*Entries taken from a collection:*
════════════════════

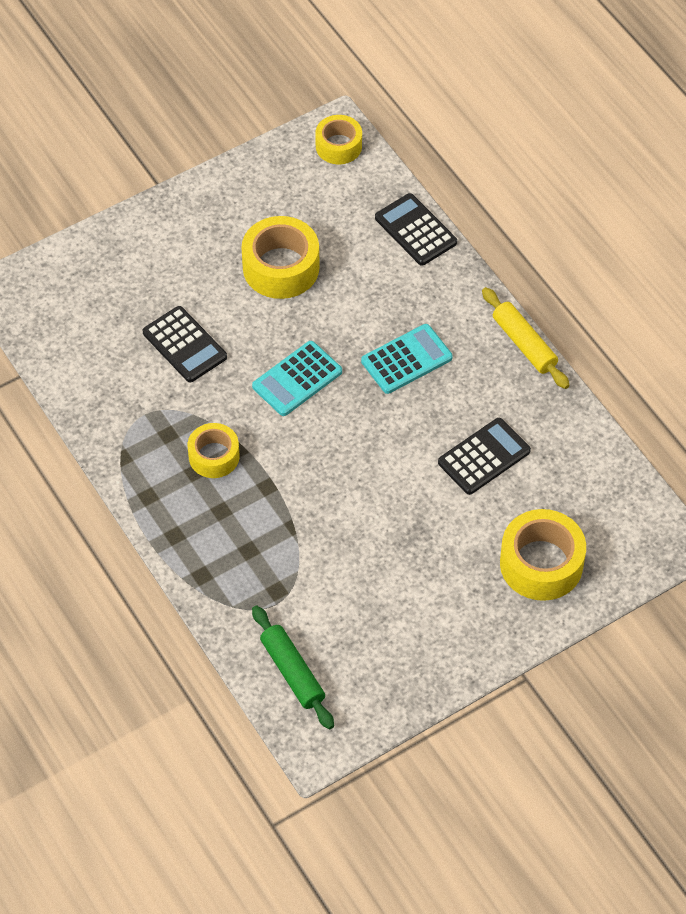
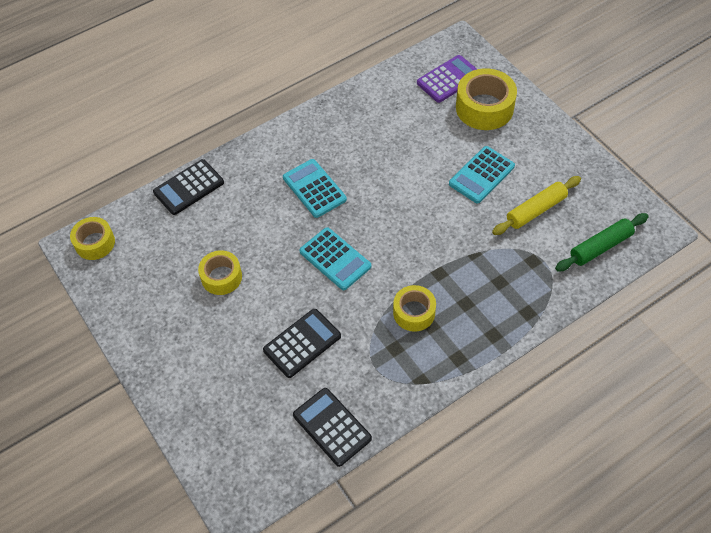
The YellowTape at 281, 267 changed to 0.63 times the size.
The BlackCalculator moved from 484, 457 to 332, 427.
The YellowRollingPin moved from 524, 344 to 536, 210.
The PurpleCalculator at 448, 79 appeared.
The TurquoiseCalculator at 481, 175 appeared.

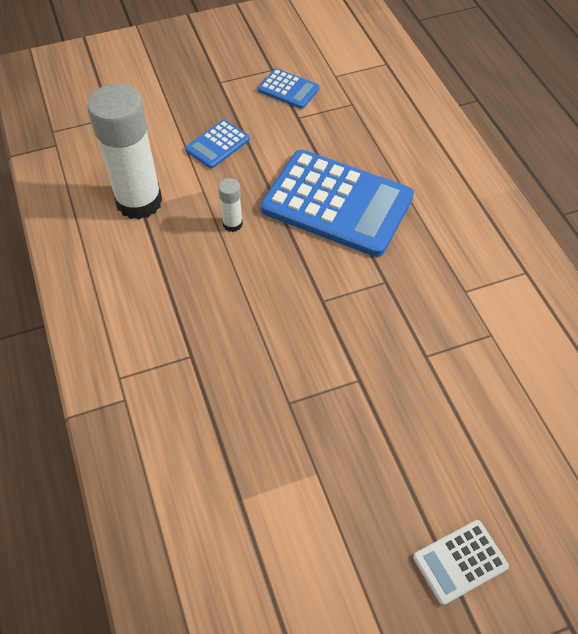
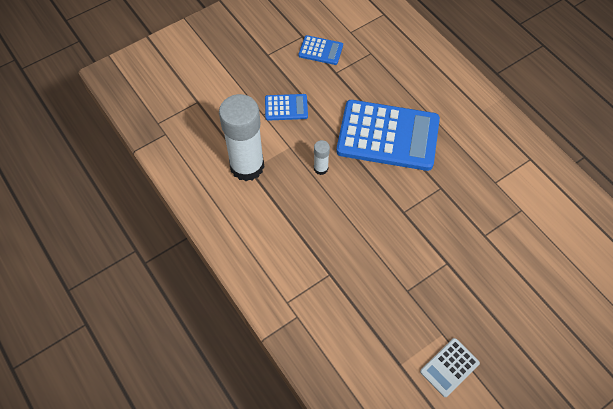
The BlueCalculator at 217, 145 turned 120 degrees counterclockwise.
The WhiteCalculator moved from 460, 562 to 449, 367.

════════════════════

*What you will do:* For this exercise, retype the data above exactly and skip every image.

*Answer to the exercise:*
The YellowTape at 281, 267 changed to 0.63 times the size.
The BlackCalculator moved from 484, 457 to 332, 427.
The YellowRollingPin moved from 524, 344 to 536, 210.
The PurpleCalculator at 448, 79 appeared.
The TurquoiseCalculator at 481, 175 appeared.

The BlueCalculator at 217, 145 turned 120 degrees counterclockwise.
The WhiteCalculator moved from 460, 562 to 449, 367.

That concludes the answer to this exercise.